== Segment start ==

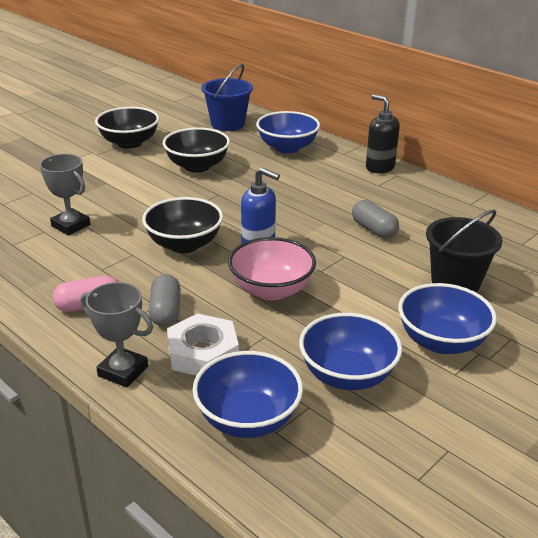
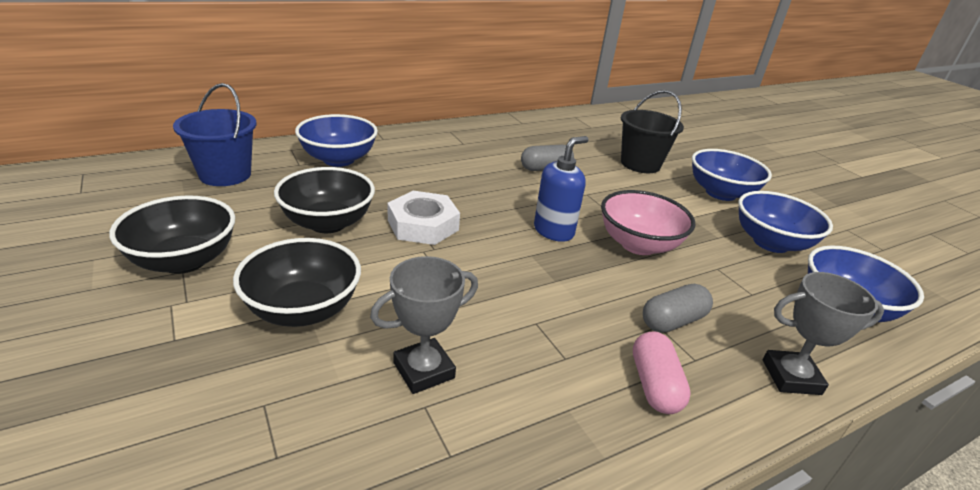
camera: 75 degrees left, 0 degrees up
grey trophy [80,282,153,388] -> grey trophy turned 45 degrees clockwise [763,272,884,395]
black bowl [142,197,223,253] -> black bowl moved to [233,238,361,327]
grey capsule [149,274,181,327] -> grey capsule turned 45 degrees counterclockwise [643,284,713,333]
white nut [167,313,239,376] -> white nut moved to [388,191,460,245]
black soap dispenser [366,94,400,173] -> none

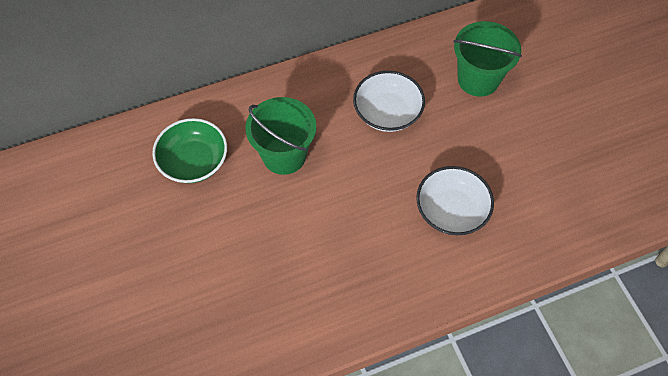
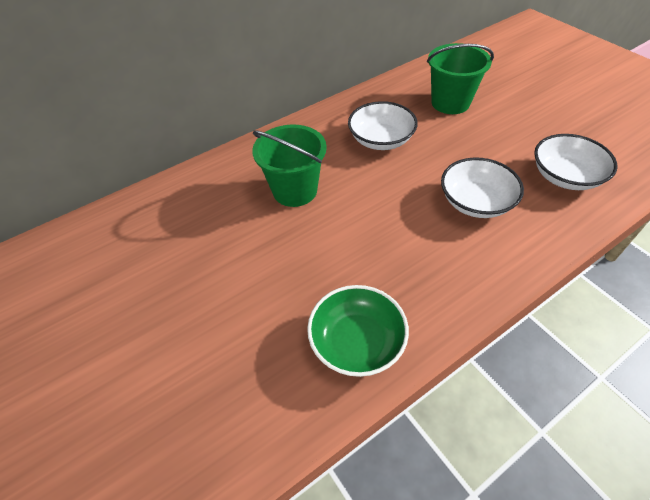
camera: 10 degrees left, 10 degrees down
green bowl [152,118,227,183] -> green bowl moved to [307,285,409,377]
none -> white bowl [534,134,617,190]

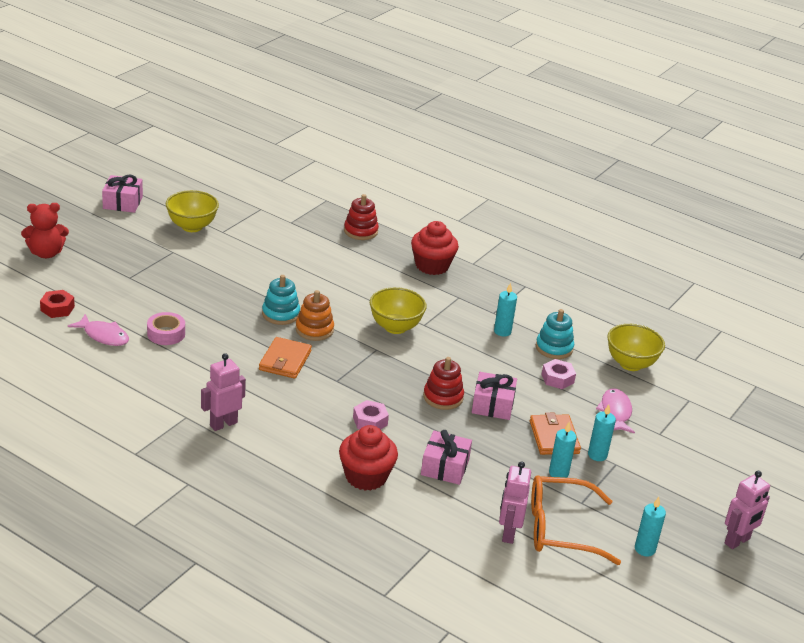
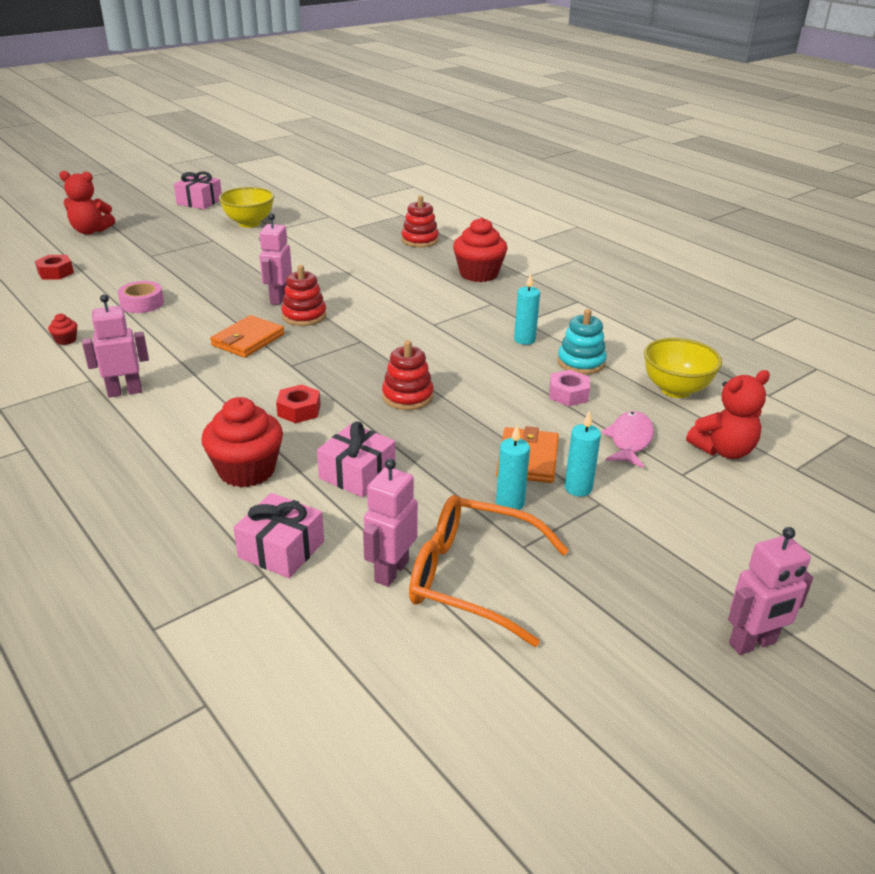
camera: 20 degrees right, 0 degrees up
pink fish [68,314,129,346] -> none
turquoise stacking toy [262,275,300,325] -> pink robot [259,213,292,305]
orange stacking toy [296,290,334,341] -> red stacking toy [281,265,327,326]
pink nut [353,400,389,430] -> red nut [276,384,321,423]
yellow bowl [370,287,427,334] -> none
pink gift [472,372,517,420] -> pink gift moved to [233,493,324,578]
turquoise candle [635,497,666,556] -> none
none -> red cupcake [48,314,77,345]
none -> red teddy bear [686,370,770,459]

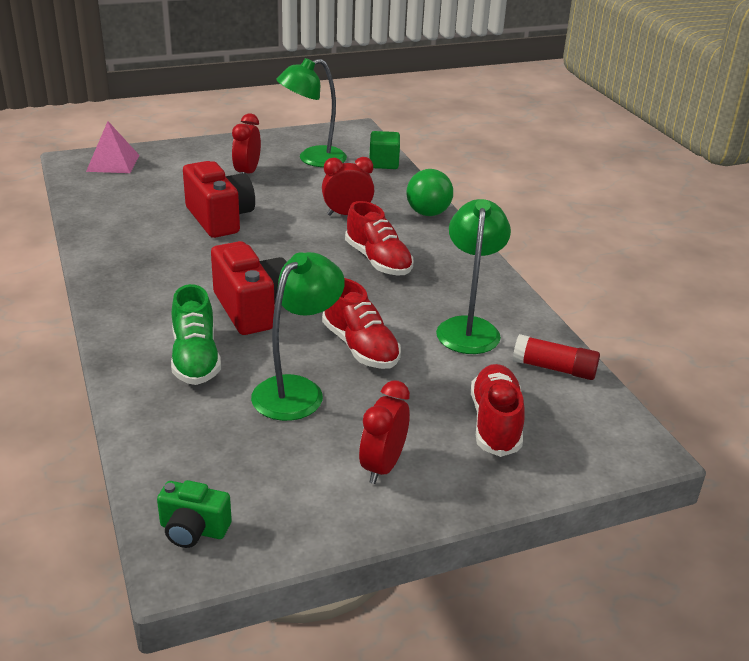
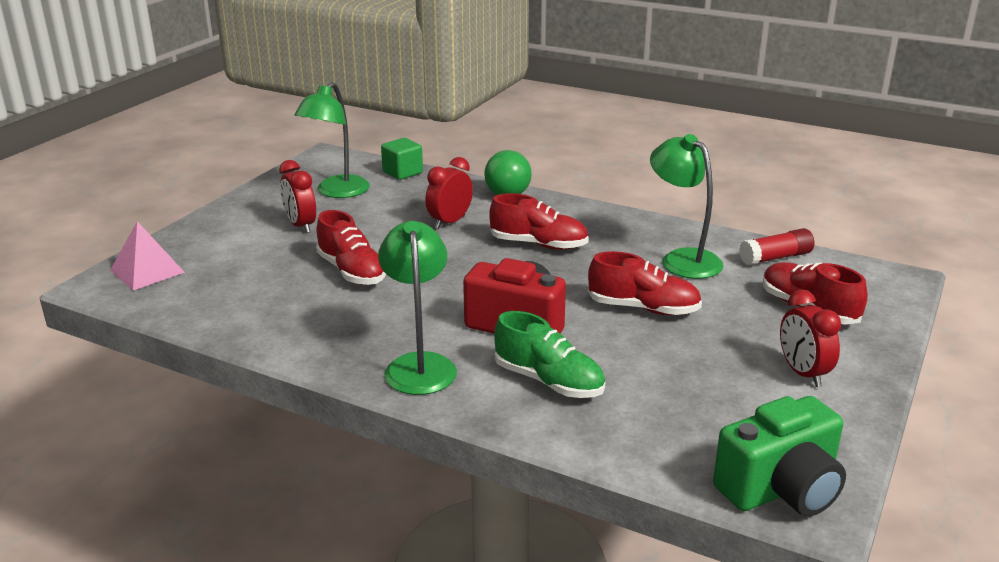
camera: 40 degrees left, 5 degrees down
green camera [157,480,232,548] -> green camera [713,396,846,516], size x1.78
red camera [183,161,255,238] -> red shoe [316,210,386,285]
green lamp [251,252,345,421] -> green lamp moved to [378,221,457,395]

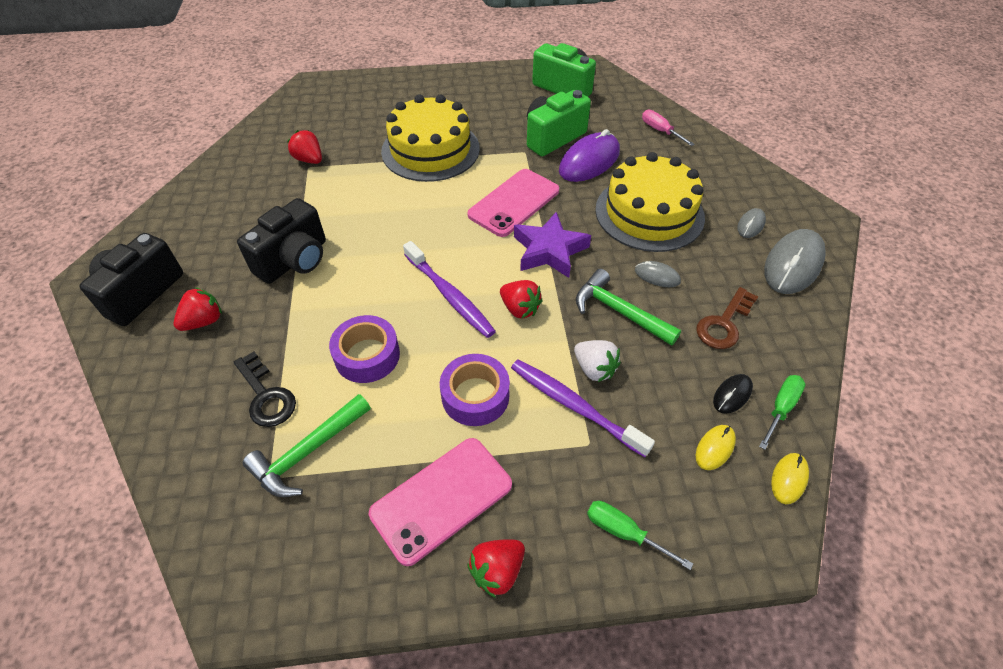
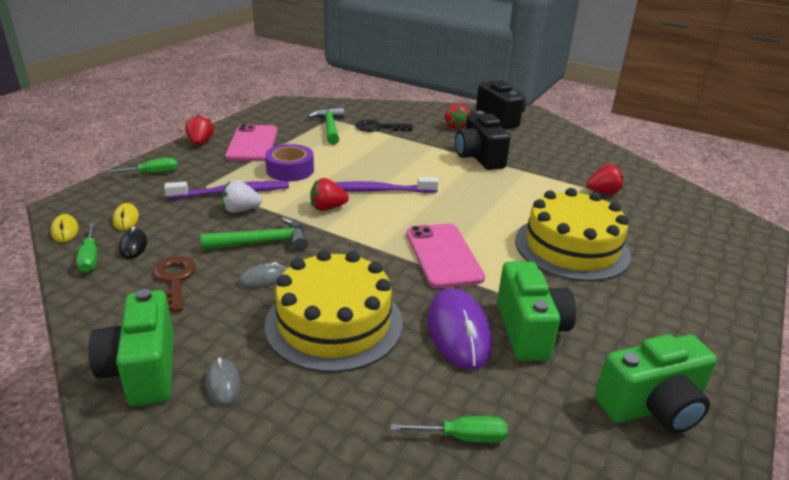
camera: 125 degrees right, 20 degrees down
purple tape [329,315,400,383] -> none
purple star [514,212,591,278] -> none
pink screwdriver [642,110,695,146] -> green screwdriver [391,416,508,443]
grey mouse [764,229,826,294] -> green camera [89,289,174,406]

== Segment end ==

→ EXERCISE DESCRIPTION: Your reply should hold nothing but the lines above, from the one containing "grey trophy [80,282,153,388]" to the one containing "camera: 10 degrees left, 10 degrees down", reproduced exactly minus the pictures.

→ EXERCISE ANSWER:
grey trophy [80,282,153,388] -> grey trophy turned 45 degrees clockwise [763,272,884,395]
black bowl [142,197,223,253] -> black bowl moved to [233,238,361,327]
grey capsule [149,274,181,327] -> grey capsule turned 45 degrees counterclockwise [643,284,713,333]
white nut [167,313,239,376] -> white nut moved to [388,191,460,245]
black soap dispenser [366,94,400,173] -> none

camera: 10 degrees left, 10 degrees down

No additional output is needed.